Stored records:
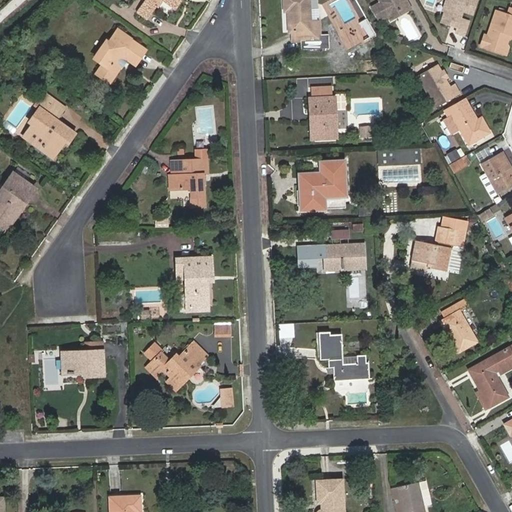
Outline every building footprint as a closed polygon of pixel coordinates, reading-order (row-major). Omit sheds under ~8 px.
[(146,0),(138,12),(147,19),(156,7),(154,5),(158,0),(162,0),(172,6),(176,0),(146,0)] [(181,0),(176,0),(172,6),(176,9),(182,0),(181,0)] [(321,49),(320,36),(319,20),(312,21),(310,0),(283,0),(284,12),(288,12),(289,33),(306,32),(307,40),(307,49),(321,49)] [(379,0),(382,5),(374,9),(381,23),(389,18),(409,7),(404,0),(379,0)] [(392,22),(413,11),(407,0),(404,0),(409,7),(389,18),(392,22)] [(457,26),(457,28),(455,34),(463,37),(468,23),(460,20),(462,12),(472,15),(477,0),(448,0),(441,22),(452,26),(454,25),(457,26)] [(508,36),(511,36),(511,9),(508,16),(496,12),(488,37),(490,41),(487,49),(504,55),(508,40),(507,37),(507,36),(508,36)] [(133,64),(144,49),(132,40),(133,39),(119,29),(109,42),(106,40),(94,58),(102,64),(98,70),(113,80),(128,60),(133,64)] [(394,35),(392,41),(401,44),(402,38),(394,35)] [(328,36),(320,36),(321,49),(328,49),(328,36)] [(481,47),(487,49),(490,41),(488,37),(485,36),(481,47)] [(146,51),(144,49),(133,64),(136,66),(146,51)] [(437,67),(419,77),(436,107),(459,94),(455,86),(450,89),(444,79),(442,74),(437,67)] [(110,84),(113,80),(98,70),(96,73),(110,84)] [(29,123),(32,125),(36,128),(29,137),(55,155),(62,145),(66,147),(76,133),(57,119),(48,114),(57,101),(48,95),(29,123)] [(472,108),(467,98),(463,100),(468,110),(472,108)] [(314,117),(315,140),(338,139),(336,99),(309,100),(310,117),(314,117)] [(463,100),(445,110),(448,116),(452,114),(461,129),(470,146),(492,133),(483,117),(479,120),(472,108),(468,110),(463,100)] [(66,107),(57,101),(48,114),(57,119),(66,107)] [(449,118),(446,119),(454,133),(461,129),(452,114),(448,116),(449,118)] [(36,128),(32,125),(23,137),(53,158),(55,155),(29,137),(36,128)] [(362,127),(362,138),(373,138),(373,127),(362,127)] [(378,151),(379,165),(420,163),(420,150),(378,151)] [(445,154),(449,162),(459,158),(456,150),(445,154)] [(509,172),(511,170),(511,168),(502,152),(481,164),(499,195),(511,186),(511,174),(509,172)] [(168,175),(169,190),(191,189),(191,206),(205,205),(204,174),(208,174),(208,159),(171,161),(172,175),(168,175)] [(460,159),(450,165),(454,173),(465,167),(460,159)] [(300,175),(301,210),(324,209),(324,197),(345,196),(343,162),(319,164),(319,174),(300,175)] [(12,175),(0,191),(0,223),(6,227),(32,190),(12,175)] [(438,226),(435,241),(463,246),(468,221),(443,216),(441,227),(438,226)] [(364,223),(353,223),(353,231),(364,231),(364,223)] [(330,230),(331,239),(350,238),(349,229),(330,230)] [(415,240),(411,258),(428,262),(427,266),(459,272),(463,250),(415,240)] [(298,267),(326,266),(341,265),(341,270),(366,269),(365,244),(297,247),(298,267)] [(185,280),(187,307),(208,306),(207,286),(204,286),(204,283),(211,282),(213,282),(211,256),(176,258),(177,280),(185,280)] [(428,262),(411,258),(410,265),(426,269),(427,266),(428,262)] [(213,306),(211,282),(204,283),(204,286),(207,286),(208,306),(210,306),(213,306)] [(458,310),(444,318),(439,321),(458,354),(479,342),(461,310),(470,306),(466,298),(454,304),(458,310)] [(441,311),(444,318),(458,310),(454,304),(441,311)] [(151,309),(141,309),(141,318),(151,318),(151,309)] [(215,336),(232,336),(232,323),(215,323),(215,336)] [(280,337),(295,337),(295,323),(280,323),(280,337)] [(328,360),(329,368),(333,368),(334,380),(370,379),(369,362),(366,362),(366,355),(357,355),(357,362),(343,362),(342,334),(330,335),(330,332),(318,332),(320,360),(328,360)] [(62,352),(62,375),(84,374),(84,376),(105,375),(104,342),(88,343),(88,348),(83,348),(84,351),(62,352)] [(170,360),(162,352),(150,364),(160,374),(166,368),(168,369),(166,371),(172,376),(178,382),(183,377),(185,380),(200,365),(198,363),(199,362),(205,368),(215,358),(209,352),(204,357),(192,345),(180,357),(176,353),(170,360)] [(468,369),(480,390),(490,408),(509,397),(496,373),(498,372),(511,363),(511,351),(509,346),(468,369)] [(511,369),(511,363),(498,372),(500,377),(511,369)] [(150,364),(147,367),(157,377),(160,374),(150,364)] [(175,389),(185,380),(183,377),(178,382),(172,376),(167,381),(175,389)] [(490,408),(480,390),(475,392),(485,411),(490,408)] [(226,392),(226,409),(234,408),(233,391),(226,392)] [(321,503),(321,510),(319,511),(318,511),(344,511),(343,480),(317,481),(318,503),(321,503)] [(429,507),(424,483),(417,485),(422,508),(429,507)] [(417,485),(398,489),(402,511),(423,511),(422,508),(417,485)] [(402,511),(398,489),(393,490),(397,511),(402,511)] [(110,498),(110,511),(141,511),(141,496),(110,498)]
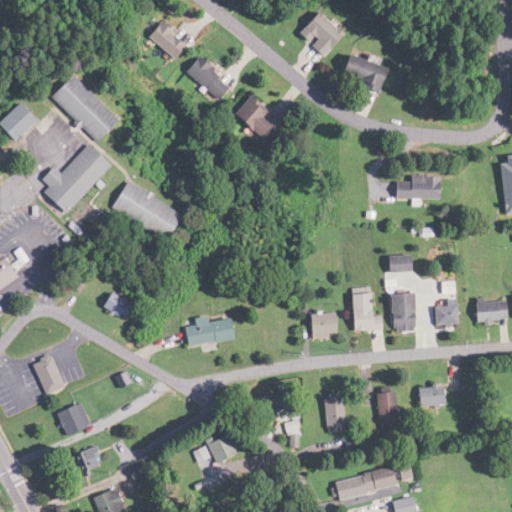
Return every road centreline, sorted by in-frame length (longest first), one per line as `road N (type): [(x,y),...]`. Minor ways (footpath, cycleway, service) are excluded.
road 1 (residential): [(502,47),(504,108),(491,128),(471,136),(392,129),(335,108),(205,0)]
road 2 (residential): [(314,511),(276,447),(80,325),(36,312),(0,346)]
road 3 (residential): [(511,345),(272,368),(220,378),(195,393)]
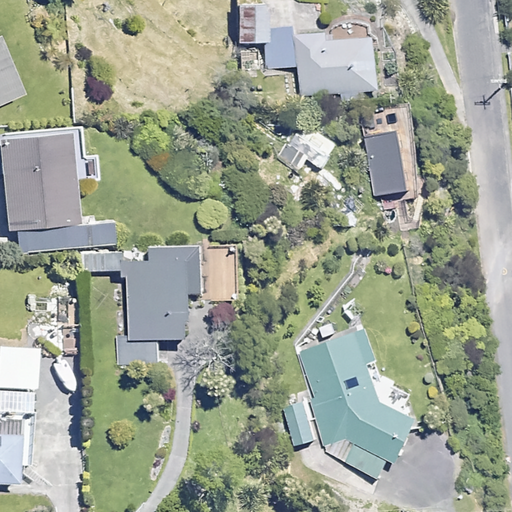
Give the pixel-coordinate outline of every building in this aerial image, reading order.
[(0,101),(40,84),(17,32),(0,39),(0,101)] [(285,38),(285,88),(375,87),(374,37),(285,38)] [(75,139),(0,147),(9,231),(83,223),(75,139)] [(114,246),(112,222),(90,223),(91,248),(114,246)] [(117,254),(81,253),(80,274),(117,274),(117,254)] [(193,254),(154,255),(154,269),(132,269),(132,339),(117,339),(117,365),(159,365),(159,347),(194,346),(193,254)] [(295,354),(323,446),(377,478),(386,460),(396,465),(415,427),(381,409),(369,369),(376,367),(366,333),(295,354)] [(305,406),(280,409),(285,446),(310,443),(305,406)] [(16,434),(0,434),(0,479),(16,480),(16,434)]
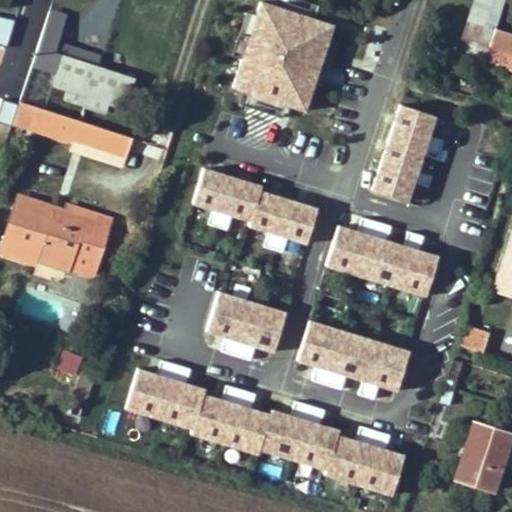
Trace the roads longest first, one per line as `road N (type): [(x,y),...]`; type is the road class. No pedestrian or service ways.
road 1 (residential): [(276,380),(376,411),(401,406),(453,243),(452,225),(440,213)]
road 2 (residential): [(276,380),(329,200),(347,196)]
road 3 (residential): [(410,0),(350,187)]
road 4 (residential): [(193,289),(182,349),(276,380)]
road 5 (residential): [(216,147),(350,187)]
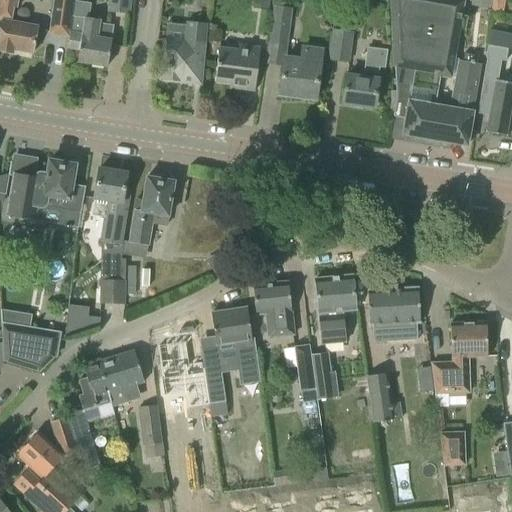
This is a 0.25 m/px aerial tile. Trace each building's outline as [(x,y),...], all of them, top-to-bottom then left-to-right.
[(0,29),(0,51),(12,54),(13,50),(32,53),(37,26),(11,21),(14,3),(17,3),(17,0),(0,0),(0,20),(1,21),(0,29)] [(49,31),(49,33),(51,34),(65,36),(67,36),(68,34),(71,17),(73,0),(54,0),(52,14),(49,31)] [(106,0),(106,14),(129,16),(130,0),(106,0)] [(252,0),(252,9),(267,11),(268,0),(252,0)] [(279,95),(315,100),(321,49),(300,46),(298,58),(286,56),(291,9),(291,0),(272,0),(272,6),(265,64),(283,67),(279,95)] [(468,0),(468,5),(491,7),(491,0),(388,0),(391,67),(394,68),(396,100),(408,103),(402,134),(466,146),(480,64),(472,63),(474,56),(464,54),(462,64),(450,62),(460,0),(459,0),(468,0)] [(77,62),(107,67),(111,41),(113,26),(99,24),(99,20),(84,18),(84,19),(72,17),(67,49),(79,51),(77,62)] [(161,82),(201,85),(203,65),(206,24),(186,22),(185,42),(165,40),(161,82)] [(327,60),(349,63),(353,32),(331,29),(327,60)] [(237,90),(254,92),(260,48),(239,45),(239,49),(219,47),(214,82),(238,85),(237,90)] [(487,46),(485,58),(486,58),(487,58),(505,62),(507,49),(487,46)] [(346,76),(342,103),(374,108),(378,80),(377,80),(379,68),(384,69),(387,50),(379,49),(379,56),(365,54),(362,78),(346,76)] [(478,108),(477,114),(488,116),(486,131),(485,131),(485,133),(506,137),(506,135),(511,99),(511,83),(483,78),(481,88),(478,108)] [(14,175),(7,214),(26,218),(26,217),(42,220),(44,207),(67,211),(79,213),(80,213),(84,187),(72,185),(75,165),(64,163),(62,160),(55,158),(51,161),(49,161),(46,175),(41,174),(39,174),(38,174),(36,175),(35,176),(34,178),(34,179),(14,175)] [(93,200),(91,215),(102,217),(98,242),(121,246),(132,188),(124,186),(126,174),(99,169),(95,189),(93,200)] [(132,220),(128,243),(148,246),(153,214),(168,216),(174,182),(171,181),(168,177),(162,176),(158,179),(146,177),(142,202),(135,201),(132,220)] [(205,260),(213,275),(229,266),(221,251),(205,260)] [(314,279),(316,299),(321,345),(345,343),(342,313),(356,311),(352,276),(314,279)] [(100,304),(123,305),(124,281),(100,280),(100,304)] [(293,336),(288,282),(252,285),(255,316),(264,315),(266,339),(293,336)] [(419,323),(417,288),(367,290),(369,326),(372,325),(373,343),(385,342),(385,341),(412,340),(417,340),(416,323),(419,323)] [(246,308),(211,313),(212,324),(217,354),(234,351),(239,386),(260,383),(254,338),(251,339),(246,308)] [(65,330),(64,338),(99,326),(99,318),(65,330)] [(430,363),(434,395),(469,393),(468,358),(487,357),(486,323),(450,324),(451,362),(430,363)] [(58,334),(1,324),(3,362),(39,373),(54,357),(58,334)] [(317,401),(310,355),(308,345),(293,347),(301,403),(317,401)] [(186,347),(158,352),(163,384),(161,385),(163,403),(188,400),(190,414),(209,411),(203,368),(190,370),(186,347)] [(82,395),(78,396),(86,424),(113,415),(111,408),(140,399),(136,386),(144,383),(134,351),(83,367),(86,378),(78,380),(82,395)] [(326,353),(310,355),(317,401),(337,397),(333,372),(330,373),(326,353)] [(366,376),(372,423),(401,419),(398,403),(391,404),(386,374),(366,376)] [(156,405),(136,407),(142,446),(143,459),(162,457),(161,444),(156,405)] [(68,456),(76,453),(70,433),(65,418),(50,422),(56,444),(68,456)] [(511,422),(502,424),(509,477),(511,476),(511,422)] [(70,433),(76,453),(81,471),(98,465),(87,428),(70,433)] [(439,433),(443,467),(464,466),(463,432),(439,433)] [(29,466),(13,484),(25,496),(40,509),(41,510),(39,511),(74,511),(70,508),(81,496),(51,470),(63,457),(37,433),(17,455),(29,466)] [(189,448),(163,452),(165,470),(191,467),(189,448)] [(320,449),(310,451),(311,459),(321,457),(320,449)] [(272,472),(273,487),(299,483),(298,468),(272,472)] [(381,498),(369,499),(370,507),(382,505),(381,498)] [(0,511),(9,511),(0,500),(0,511)]
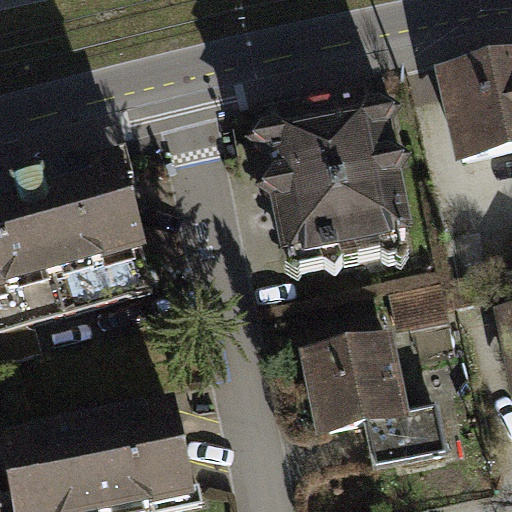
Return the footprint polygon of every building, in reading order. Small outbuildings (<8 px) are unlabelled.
[(511,68),(435,85),(455,177),(511,165),(511,68)] [(251,128),(281,277),(406,252),(376,103),(251,128)] [(0,202),(0,306),(140,269),(113,172),(0,202)] [(511,315),(501,318),(511,368),(511,315)] [(313,358),(332,448),(410,432),(392,343),(313,358)] [(0,444),(0,505),(1,511),(148,511),(192,504),(174,411),(0,444)]
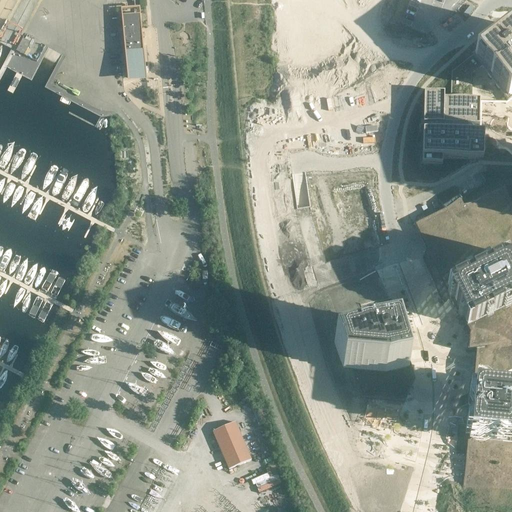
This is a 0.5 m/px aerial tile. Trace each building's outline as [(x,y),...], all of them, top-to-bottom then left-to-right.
[(139,9),(121,11),(127,79),(145,77),(139,9)] [(451,72),(450,101),(471,102),(472,75),(481,67),(507,101),(511,97),(511,29),(510,27),(474,54),(475,54),(452,72),(451,71),(451,72)] [(423,101),(422,159),(449,160),(477,161),(479,104),(479,102),(471,102),(450,101),(423,101)] [(299,179),(292,180),(298,219),(321,295),(327,293),(335,318),(342,344),(339,345),(345,367),(349,367),(386,371),(414,365),(356,172),(307,187),(305,178),(299,179)] [(468,423),(463,471),(464,473),(475,489),(511,492),(511,192),(509,184),(465,206),(460,200),(458,196),(443,207),(445,210),(443,211),(441,206),(414,219),(414,218),(411,220),(414,227),(415,226),(424,244),(423,245),(424,246),(425,246),(426,248),(425,248),(452,302),(448,304),(449,304),(453,302),(454,302),(460,313),(459,314),(454,316),(458,315),(472,343),(474,361),(469,409),(465,409),(470,410),(471,410),(470,423),(469,423),(464,422),(464,423),(468,423)] [(251,461),(235,423),(212,433),(228,470),(251,461)]
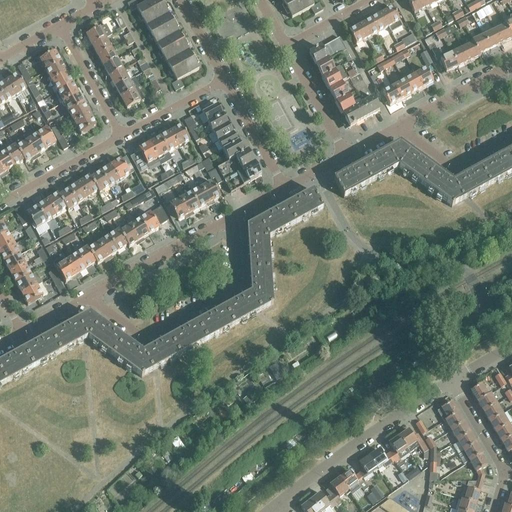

_WHAT YOU WILL DO_
Could you pull out the data running from the line containing "This is a 0.5" through the end, copying those lines unchanged and leaving out the pictures?

_SOLUTION TO THE PROBLEM_
This is a 0.5 m/px aerial tile. Trace each building's outline as [(x,y),...], all of them, top-to-bottom then left-to-right.
[(139,9),(121,11),(127,79),(145,77),(139,9)] [(451,72),(450,101),(471,102),(472,75),(481,67),(507,101),(511,97),(511,29),(510,27),(474,54),(475,54),(452,72),(451,71),(451,72)] [(423,101),(422,159),(449,160),(477,161),(479,104),(479,102),(471,102),(450,101),(423,101)] [(299,179),(292,180),(298,219),(321,295),(327,293),(335,318),(342,344),(339,345),(345,367),(349,367),(386,371),(414,365),(356,172),(307,187),(305,178),(299,179)] [(468,423),(463,471),(464,473),(475,489),(511,492),(511,192),(509,184),(465,206),(460,200),(458,196),(443,207),(445,210),(443,211),(441,206),(414,219),(414,218),(411,220),(414,227),(415,226),(424,244),(423,245),(424,246),(425,246),(426,248),(425,248),(452,302),(448,304),(449,304),(453,302),(454,302),(460,313),(459,314),(454,316),(458,315),(472,343),(474,361),(469,409),(465,409),(470,410),(471,410),(470,423),(469,423),(464,422),(464,423),(468,423)] [(251,461),(235,423),(212,433),(228,470),(251,461)]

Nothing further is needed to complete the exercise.